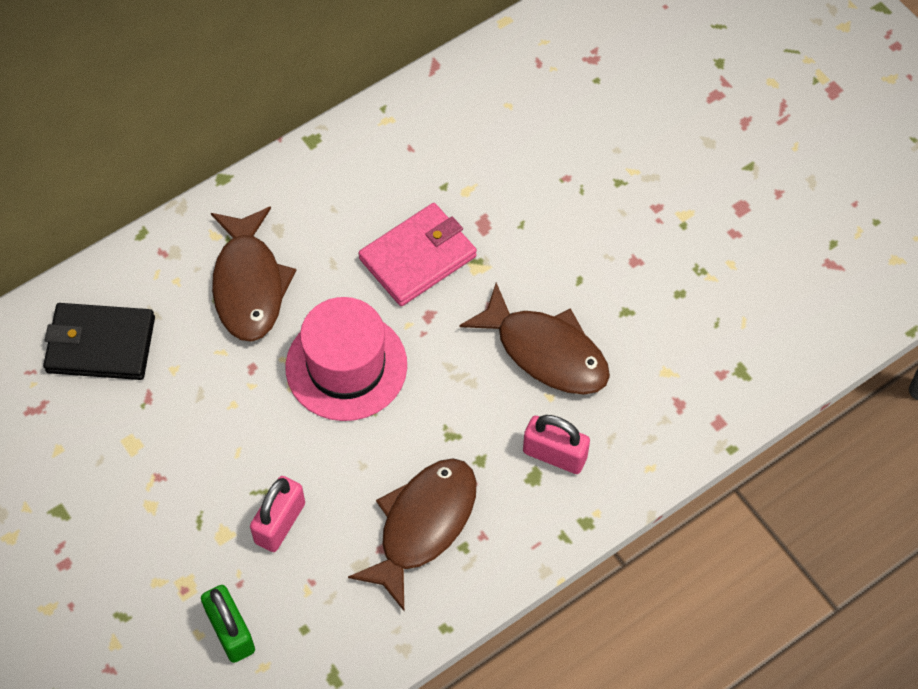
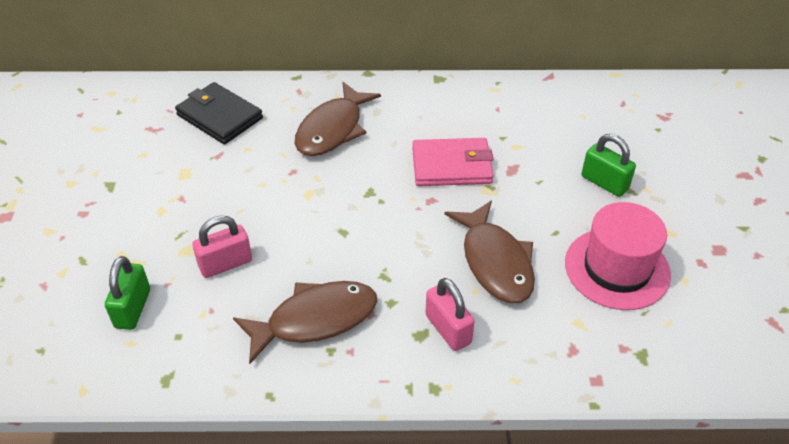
camera: 35 degrees right, 15 degrees down
(346, 366) = (351, 200): pink hat -> pink hat (617, 268)
(587, 187) = (604, 182): none -> green padlock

◆ ◆ ◆ ◆

■ Exercise description ■
Return each line from the material above exactly, but not the pictures.

■ Written solution ■
camera: 35 degrees right, 15 degrees down
(346, 366) = (351, 200): pink hat -> pink hat (617, 268)
(587, 187) = (604, 182): none -> green padlock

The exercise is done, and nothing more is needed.